## ENTRIES PROVIDED:

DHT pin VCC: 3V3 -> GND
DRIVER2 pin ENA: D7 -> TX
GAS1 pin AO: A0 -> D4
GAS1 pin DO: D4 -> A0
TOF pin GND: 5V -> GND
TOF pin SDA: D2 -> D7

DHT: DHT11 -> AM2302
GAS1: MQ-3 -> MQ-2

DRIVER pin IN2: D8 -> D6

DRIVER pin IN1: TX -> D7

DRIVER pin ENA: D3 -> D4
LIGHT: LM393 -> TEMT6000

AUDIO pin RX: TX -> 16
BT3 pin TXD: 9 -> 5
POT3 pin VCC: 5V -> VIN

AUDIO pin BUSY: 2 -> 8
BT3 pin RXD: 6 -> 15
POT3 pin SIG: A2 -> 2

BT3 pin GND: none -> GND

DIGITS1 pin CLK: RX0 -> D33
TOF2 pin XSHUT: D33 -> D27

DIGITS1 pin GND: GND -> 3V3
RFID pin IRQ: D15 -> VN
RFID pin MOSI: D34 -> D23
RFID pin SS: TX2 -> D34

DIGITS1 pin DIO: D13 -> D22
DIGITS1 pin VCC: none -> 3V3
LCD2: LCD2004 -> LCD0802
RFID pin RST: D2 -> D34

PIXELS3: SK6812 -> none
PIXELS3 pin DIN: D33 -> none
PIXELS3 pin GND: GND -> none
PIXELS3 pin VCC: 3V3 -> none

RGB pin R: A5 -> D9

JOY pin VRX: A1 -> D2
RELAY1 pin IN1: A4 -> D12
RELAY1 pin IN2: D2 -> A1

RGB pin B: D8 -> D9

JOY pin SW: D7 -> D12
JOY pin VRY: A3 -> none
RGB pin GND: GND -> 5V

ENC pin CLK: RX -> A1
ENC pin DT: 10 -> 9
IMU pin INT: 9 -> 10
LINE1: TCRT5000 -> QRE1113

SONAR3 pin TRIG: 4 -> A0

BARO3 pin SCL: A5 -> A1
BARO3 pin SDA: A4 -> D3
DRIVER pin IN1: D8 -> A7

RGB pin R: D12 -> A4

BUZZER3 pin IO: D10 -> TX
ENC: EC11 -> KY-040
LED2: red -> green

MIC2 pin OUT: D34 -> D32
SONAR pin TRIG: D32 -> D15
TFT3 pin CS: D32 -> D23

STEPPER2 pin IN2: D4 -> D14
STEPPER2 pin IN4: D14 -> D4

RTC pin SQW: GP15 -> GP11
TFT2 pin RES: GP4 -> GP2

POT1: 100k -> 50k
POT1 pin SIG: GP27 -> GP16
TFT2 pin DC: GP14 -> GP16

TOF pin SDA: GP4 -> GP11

## EXERCISE:
All the lines above should appear again in the answer, exactly as written.

## OUTPUT:
DHT pin VCC: 3V3 -> GND
DRIVER2 pin ENA: D7 -> TX
GAS1 pin AO: A0 -> D4
GAS1 pin DO: D4 -> A0
TOF pin GND: 5V -> GND
TOF pin SDA: D2 -> D7

DHT: DHT11 -> AM2302
GAS1: MQ-3 -> MQ-2

DRIVER pin IN2: D8 -> D6

DRIVER pin IN1: TX -> D7

DRIVER pin ENA: D3 -> D4
LIGHT: LM393 -> TEMT6000

AUDIO pin RX: TX -> 16
BT3 pin TXD: 9 -> 5
POT3 pin VCC: 5V -> VIN

AUDIO pin BUSY: 2 -> 8
BT3 pin RXD: 6 -> 15
POT3 pin SIG: A2 -> 2

BT3 pin GND: none -> GND

DIGITS1 pin CLK: RX0 -> D33
TOF2 pin XSHUT: D33 -> D27

DIGITS1 pin GND: GND -> 3V3
RFID pin IRQ: D15 -> VN
RFID pin MOSI: D34 -> D23
RFID pin SS: TX2 -> D34

DIGITS1 pin DIO: D13 -> D22
DIGITS1 pin VCC: none -> 3V3
LCD2: LCD2004 -> LCD0802
RFID pin RST: D2 -> D34

PIXELS3: SK6812 -> none
PIXELS3 pin DIN: D33 -> none
PIXELS3 pin GND: GND -> none
PIXELS3 pin VCC: 3V3 -> none

RGB pin R: A5 -> D9

JOY pin VRX: A1 -> D2
RELAY1 pin IN1: A4 -> D12
RELAY1 pin IN2: D2 -> A1

RGB pin B: D8 -> D9

JOY pin SW: D7 -> D12
JOY pin VRY: A3 -> none
RGB pin GND: GND -> 5V

ENC pin CLK: RX -> A1
ENC pin DT: 10 -> 9
IMU pin INT: 9 -> 10
LINE1: TCRT5000 -> QRE1113

SONAR3 pin TRIG: 4 -> A0

BARO3 pin SCL: A5 -> A1
BARO3 pin SDA: A4 -> D3
DRIVER pin IN1: D8 -> A7

RGB pin R: D12 -> A4

BUZZER3 pin IO: D10 -> TX
ENC: EC11 -> KY-040
LED2: red -> green

MIC2 pin OUT: D34 -> D32
SONAR pin TRIG: D32 -> D15
TFT3 pin CS: D32 -> D23

STEPPER2 pin IN2: D4 -> D14
STEPPER2 pin IN4: D14 -> D4

RTC pin SQW: GP15 -> GP11
TFT2 pin RES: GP4 -> GP2

POT1: 100k -> 50k
POT1 pin SIG: GP27 -> GP16
TFT2 pin DC: GP14 -> GP16

TOF pin SDA: GP4 -> GP11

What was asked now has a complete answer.